_Requirement_
Everything from the line that contains "none -> red strawberry [351,309,384,348]" to the final line of the data, both ends included, must be set down exactly, apart from the pictures.
*** The records ***
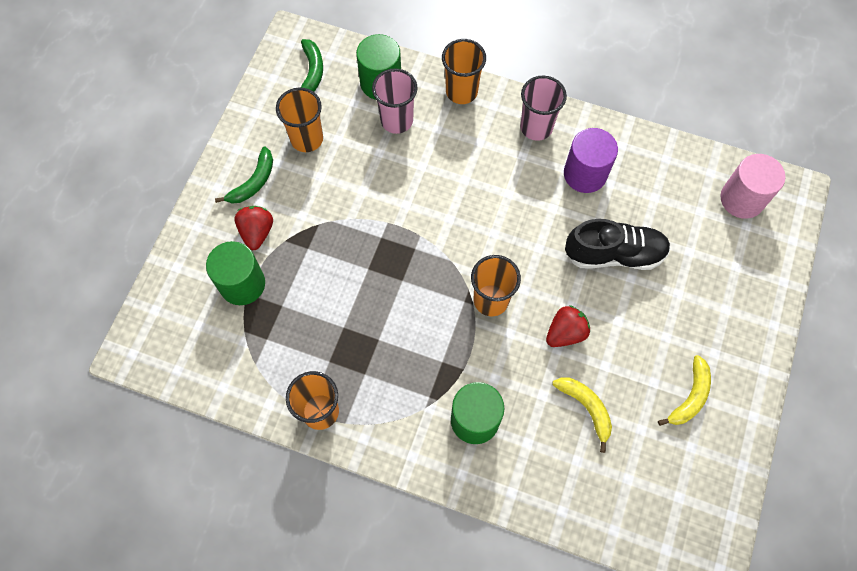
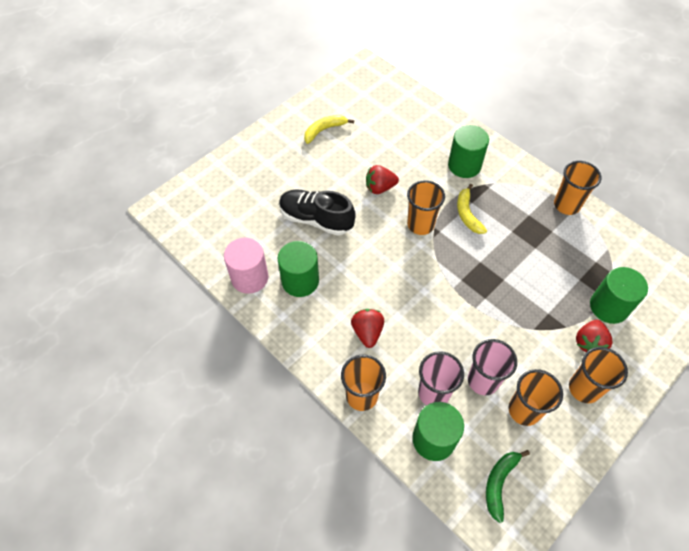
camera: 155 degrees left, 10 degrees down
green banana [215,146,273,204] -> orange cup [569,347,628,403]
pink cup [520,76,567,141] -> pink cup moved to [468,339,517,395]
yellow banana [553,377,612,453] -> yellow banana moved to [457,184,487,234]
purple cylinder [564,128,618,193] -> green cylinder [277,241,319,297]
pink cylinder [720,154,786,219] -> pink cylinder moved to [224,238,268,294]
none -> red strawberry [351,309,384,348]

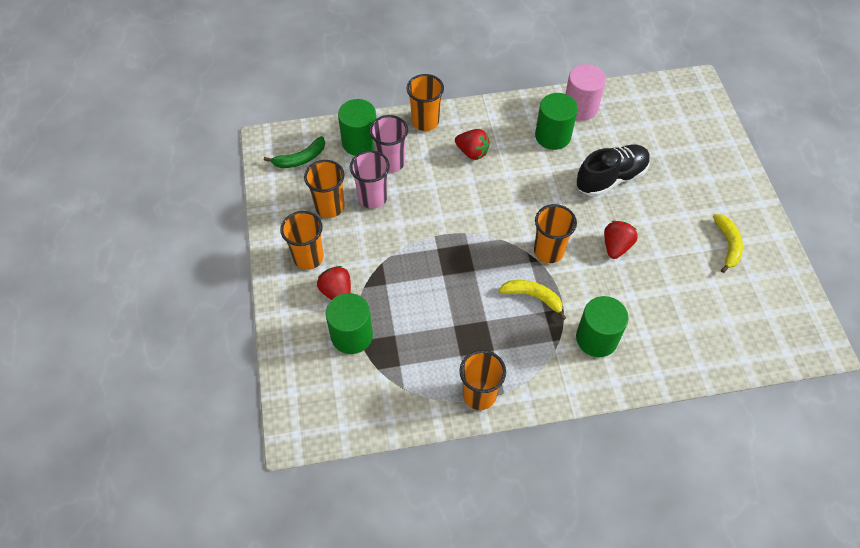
camera: 125 degrees right, 0 degrees up
green banana [486,450,530,523] -> green banana turned 90 degrees clockwise [264,136,325,168]

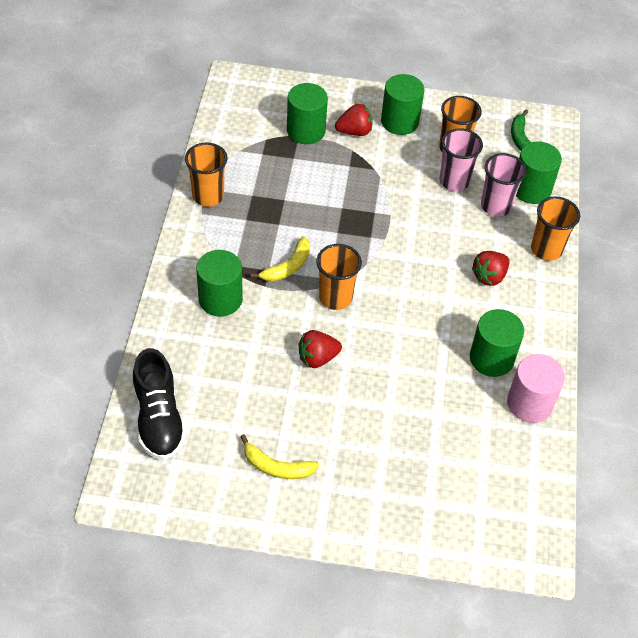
camera: 105 degrees right, 5 degrees down
orange cup [280,211,324,270] -> green cylinder [381,74,424,135]
black shoe [576,145,650,197] -> black shoe moved to [133,348,186,460]
red strawberry [604,221,638,259] -> red strawberry turned 120 degrees clockwise [298,330,342,368]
*** End of The records ***
_Result of this exercise_
none -> red strawberry [351,309,384,348]

camera: 125 degrees right, 0 degrees up
green banana [486,450,530,523] -> green banana turned 90 degrees clockwise [264,136,325,168]

camera: 105 degrees right, 5 degrees down
orange cup [280,211,324,270] -> green cylinder [381,74,424,135]
black shoe [576,145,650,197] -> black shoe moved to [133,348,186,460]
red strawberry [604,221,638,259] -> red strawberry turned 120 degrees clockwise [298,330,342,368]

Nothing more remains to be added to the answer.